**Information shown:**
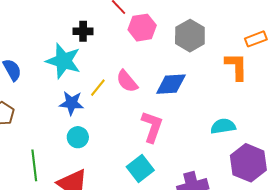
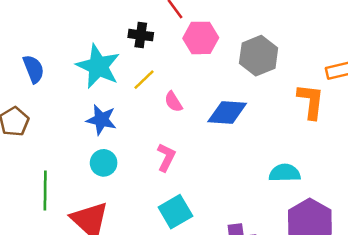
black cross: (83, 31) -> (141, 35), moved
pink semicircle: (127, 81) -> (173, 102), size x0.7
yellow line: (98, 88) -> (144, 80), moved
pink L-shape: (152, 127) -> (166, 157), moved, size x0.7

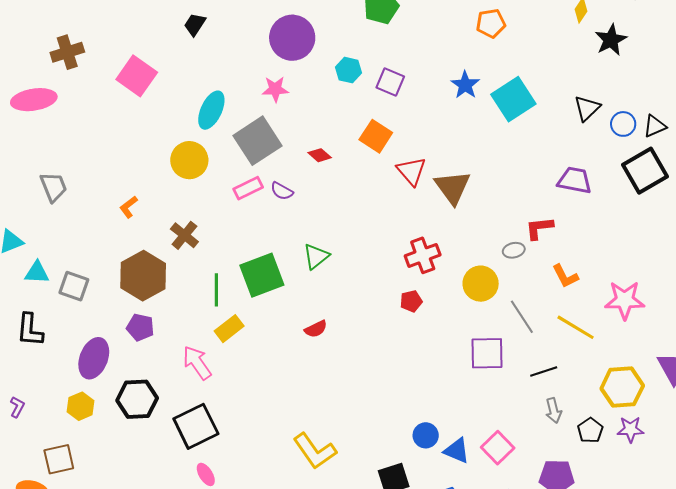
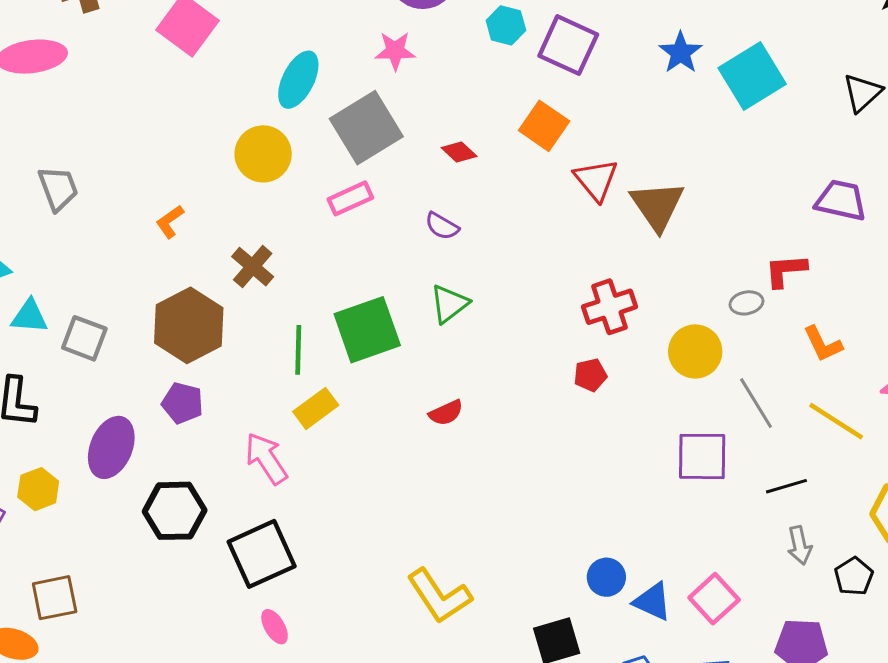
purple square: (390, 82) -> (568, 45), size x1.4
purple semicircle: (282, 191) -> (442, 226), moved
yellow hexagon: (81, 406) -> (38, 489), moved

--

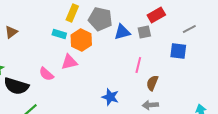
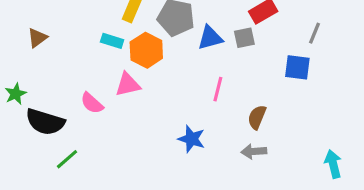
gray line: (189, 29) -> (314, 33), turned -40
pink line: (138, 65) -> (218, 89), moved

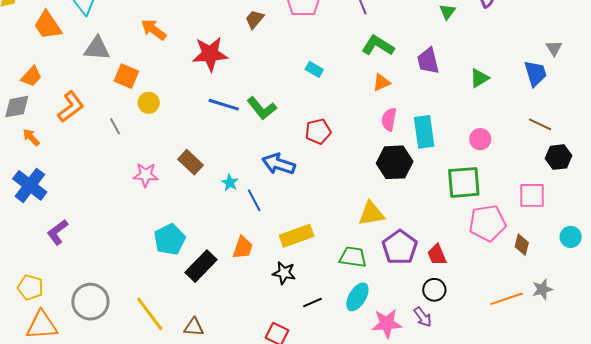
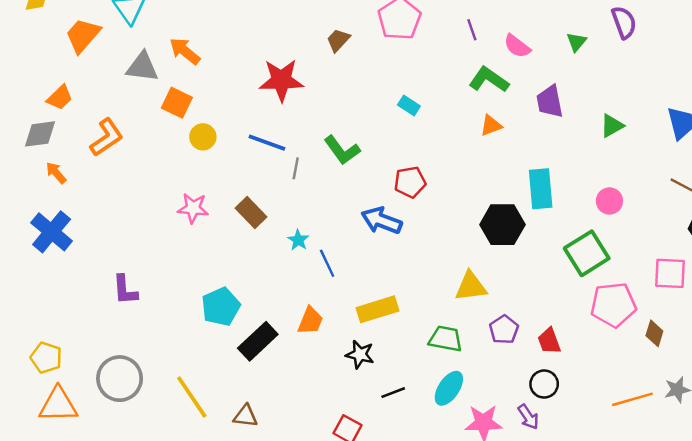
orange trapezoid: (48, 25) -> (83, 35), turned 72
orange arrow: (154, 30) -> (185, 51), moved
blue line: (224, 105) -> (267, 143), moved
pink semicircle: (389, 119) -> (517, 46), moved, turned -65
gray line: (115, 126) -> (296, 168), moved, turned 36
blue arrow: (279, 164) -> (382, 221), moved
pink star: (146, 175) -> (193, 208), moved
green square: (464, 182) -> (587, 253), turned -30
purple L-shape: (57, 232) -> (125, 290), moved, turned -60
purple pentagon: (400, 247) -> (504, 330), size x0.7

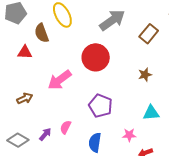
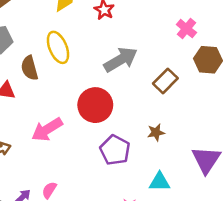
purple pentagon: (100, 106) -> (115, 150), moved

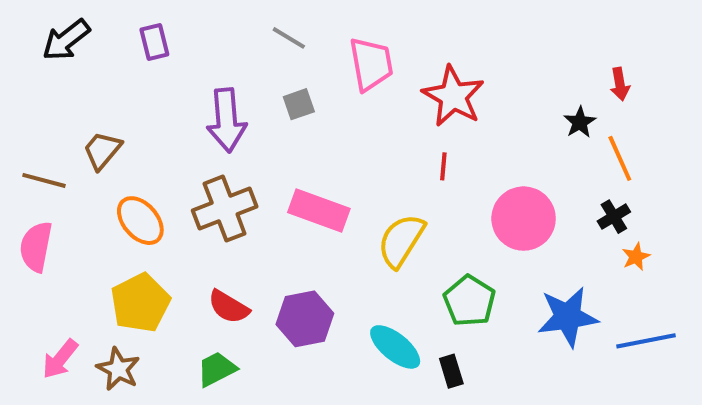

**Problem to solve:** Considering only the material above, set down every line from the one with "purple square: (390, 82)" to the one with "yellow hexagon: (81, 406) -> (38, 489), moved", inclusive, exactly as written.

**Answer space:**
purple square: (390, 82) -> (568, 45), size x1.4
purple semicircle: (282, 191) -> (442, 226), moved
yellow hexagon: (81, 406) -> (38, 489), moved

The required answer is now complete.